**INPUT FOR THIS TASK:**
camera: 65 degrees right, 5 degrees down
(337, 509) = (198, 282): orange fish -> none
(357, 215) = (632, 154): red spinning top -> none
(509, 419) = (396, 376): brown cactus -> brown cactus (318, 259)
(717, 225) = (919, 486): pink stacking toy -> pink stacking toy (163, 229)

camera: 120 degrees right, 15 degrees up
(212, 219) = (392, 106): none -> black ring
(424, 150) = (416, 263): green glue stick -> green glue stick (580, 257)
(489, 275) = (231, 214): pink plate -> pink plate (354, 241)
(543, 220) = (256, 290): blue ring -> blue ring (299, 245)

...

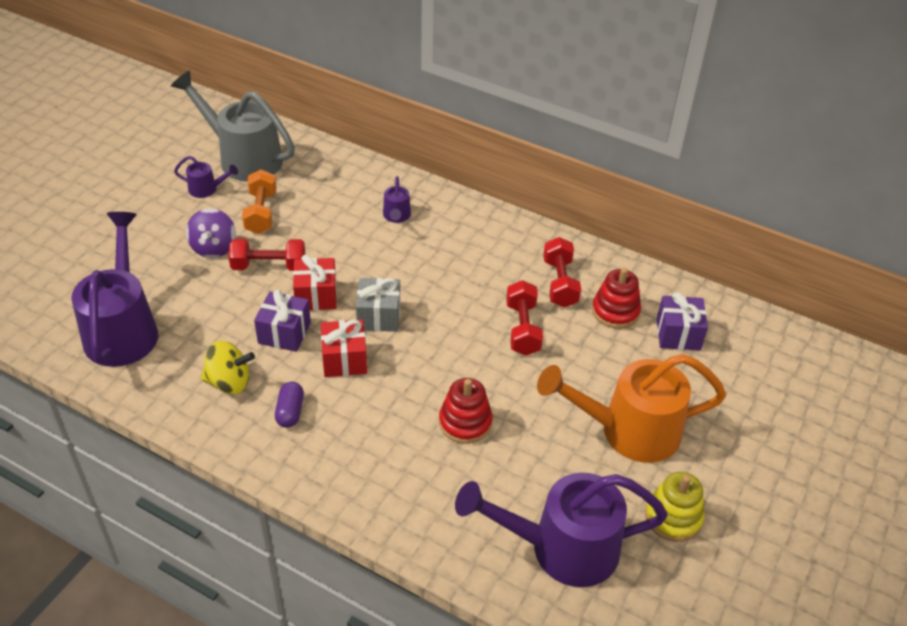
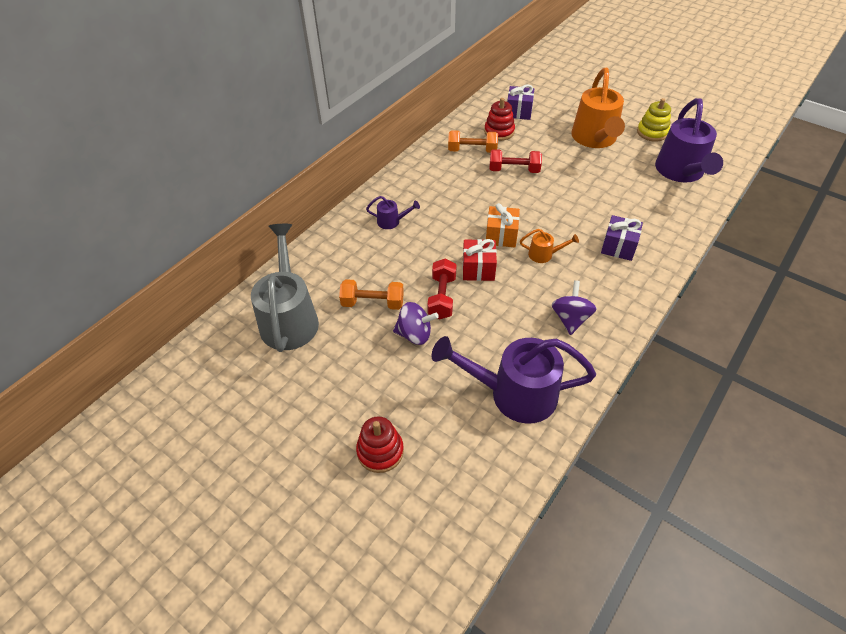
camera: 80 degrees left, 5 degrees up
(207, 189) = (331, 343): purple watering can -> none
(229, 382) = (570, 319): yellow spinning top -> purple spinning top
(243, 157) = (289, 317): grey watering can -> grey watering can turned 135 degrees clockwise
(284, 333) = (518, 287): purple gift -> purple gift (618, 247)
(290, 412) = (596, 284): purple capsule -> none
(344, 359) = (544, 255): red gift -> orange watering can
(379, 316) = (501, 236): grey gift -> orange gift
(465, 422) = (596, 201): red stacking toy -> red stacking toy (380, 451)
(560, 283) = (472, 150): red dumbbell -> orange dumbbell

==

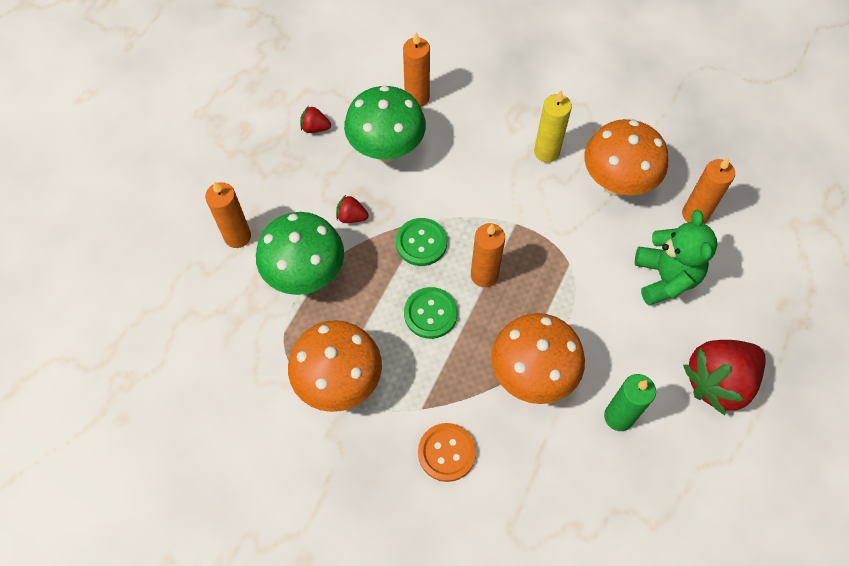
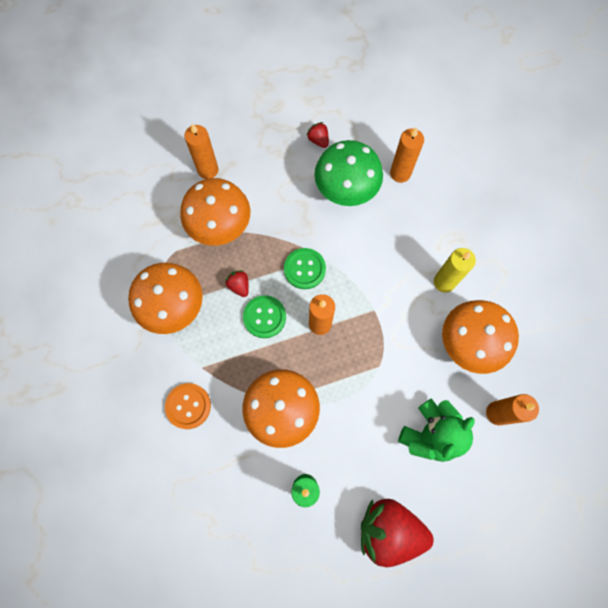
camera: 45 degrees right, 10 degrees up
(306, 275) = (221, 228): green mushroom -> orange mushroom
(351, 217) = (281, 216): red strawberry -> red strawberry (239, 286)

**EXERCISE REQUIREMENTS:** Start with the line above that contains "camera: 65 degrees right, 5 degrees down" and stop after the line that contains "(543, 220) = (256, 290): blue". Output those lines exactly, and only those.

**RESULT:**
camera: 65 degrees right, 5 degrees down
(337, 509) = (198, 282): orange fish -> none
(357, 215) = (632, 154): red spinning top -> none
(509, 419) = (396, 376): brown cactus -> brown cactus (318, 259)
(717, 225) = (919, 486): pink stacking toy -> pink stacking toy (163, 229)

camera: 120 degrees right, 15 degrees up
(212, 219) = (392, 106): none -> black ring
(424, 150) = (416, 263): green glue stick -> green glue stick (580, 257)
(489, 275) = (231, 214): pink plate -> pink plate (354, 241)
(543, 220) = (256, 290): blue ring -> blue ring (299, 245)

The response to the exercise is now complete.